Stored records
"""

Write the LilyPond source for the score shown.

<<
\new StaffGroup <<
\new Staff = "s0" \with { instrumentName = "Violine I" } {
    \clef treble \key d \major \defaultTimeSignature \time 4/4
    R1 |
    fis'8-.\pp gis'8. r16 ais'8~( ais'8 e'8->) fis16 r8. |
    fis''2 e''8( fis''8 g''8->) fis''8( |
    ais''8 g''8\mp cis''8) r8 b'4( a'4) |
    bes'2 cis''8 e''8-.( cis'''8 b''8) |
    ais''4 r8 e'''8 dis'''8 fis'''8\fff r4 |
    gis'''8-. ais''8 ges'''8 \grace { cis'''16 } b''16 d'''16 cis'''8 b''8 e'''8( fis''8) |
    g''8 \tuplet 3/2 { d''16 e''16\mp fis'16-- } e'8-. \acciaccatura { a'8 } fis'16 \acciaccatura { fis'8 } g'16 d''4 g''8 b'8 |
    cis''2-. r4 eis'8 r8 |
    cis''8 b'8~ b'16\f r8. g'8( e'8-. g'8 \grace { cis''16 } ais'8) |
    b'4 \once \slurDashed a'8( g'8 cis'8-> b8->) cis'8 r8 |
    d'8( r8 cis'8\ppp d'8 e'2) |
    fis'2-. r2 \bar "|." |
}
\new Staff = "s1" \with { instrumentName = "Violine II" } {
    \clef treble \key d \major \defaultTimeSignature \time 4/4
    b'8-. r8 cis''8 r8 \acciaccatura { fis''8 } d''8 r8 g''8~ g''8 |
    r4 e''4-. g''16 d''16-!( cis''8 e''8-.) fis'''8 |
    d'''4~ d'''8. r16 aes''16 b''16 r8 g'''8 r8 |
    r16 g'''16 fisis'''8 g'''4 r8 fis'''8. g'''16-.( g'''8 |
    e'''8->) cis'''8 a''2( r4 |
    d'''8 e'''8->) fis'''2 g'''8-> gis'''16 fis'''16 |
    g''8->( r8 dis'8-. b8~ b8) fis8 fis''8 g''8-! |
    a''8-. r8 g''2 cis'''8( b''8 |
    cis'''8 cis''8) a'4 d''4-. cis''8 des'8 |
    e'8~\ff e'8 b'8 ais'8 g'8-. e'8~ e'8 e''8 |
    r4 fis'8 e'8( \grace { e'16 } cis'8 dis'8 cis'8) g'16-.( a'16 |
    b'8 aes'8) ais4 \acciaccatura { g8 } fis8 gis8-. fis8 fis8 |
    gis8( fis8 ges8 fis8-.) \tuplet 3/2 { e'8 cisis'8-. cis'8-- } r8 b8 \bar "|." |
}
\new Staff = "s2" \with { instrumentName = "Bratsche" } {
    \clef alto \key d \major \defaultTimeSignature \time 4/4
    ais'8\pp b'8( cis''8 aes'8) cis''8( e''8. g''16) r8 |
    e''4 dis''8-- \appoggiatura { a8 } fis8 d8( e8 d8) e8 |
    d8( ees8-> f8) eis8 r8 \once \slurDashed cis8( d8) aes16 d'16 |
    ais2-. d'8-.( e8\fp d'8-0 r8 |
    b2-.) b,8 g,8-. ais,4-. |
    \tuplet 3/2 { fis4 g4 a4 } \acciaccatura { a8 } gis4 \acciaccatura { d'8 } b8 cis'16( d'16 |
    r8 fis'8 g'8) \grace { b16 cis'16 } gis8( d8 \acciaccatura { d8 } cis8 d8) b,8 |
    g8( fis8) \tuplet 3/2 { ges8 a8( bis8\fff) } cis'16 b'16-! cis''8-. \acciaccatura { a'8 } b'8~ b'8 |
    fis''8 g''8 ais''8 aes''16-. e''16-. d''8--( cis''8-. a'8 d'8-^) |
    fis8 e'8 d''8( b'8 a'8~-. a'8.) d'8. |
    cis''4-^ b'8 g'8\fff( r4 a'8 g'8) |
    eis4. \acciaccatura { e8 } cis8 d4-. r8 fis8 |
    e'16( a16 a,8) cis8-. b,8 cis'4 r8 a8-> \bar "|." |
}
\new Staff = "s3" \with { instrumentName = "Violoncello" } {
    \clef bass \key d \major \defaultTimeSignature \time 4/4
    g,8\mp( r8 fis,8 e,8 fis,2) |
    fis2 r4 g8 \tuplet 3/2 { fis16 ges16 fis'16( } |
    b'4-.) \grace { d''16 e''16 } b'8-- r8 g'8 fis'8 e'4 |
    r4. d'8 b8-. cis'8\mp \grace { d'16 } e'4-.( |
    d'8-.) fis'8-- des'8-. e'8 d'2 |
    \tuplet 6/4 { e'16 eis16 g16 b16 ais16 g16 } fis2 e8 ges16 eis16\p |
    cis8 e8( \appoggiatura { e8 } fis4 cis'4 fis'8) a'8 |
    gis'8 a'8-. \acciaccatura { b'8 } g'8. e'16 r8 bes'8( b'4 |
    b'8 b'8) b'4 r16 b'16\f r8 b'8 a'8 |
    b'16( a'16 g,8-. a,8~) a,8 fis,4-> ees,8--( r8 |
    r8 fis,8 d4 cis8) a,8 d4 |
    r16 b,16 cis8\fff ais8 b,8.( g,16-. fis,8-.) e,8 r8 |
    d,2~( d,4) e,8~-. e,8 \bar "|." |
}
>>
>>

"""

◆ Task details: Count the lines above that contain the string "instrumentName", where case matters, and reply with only the number.

◆ Complete answer: 4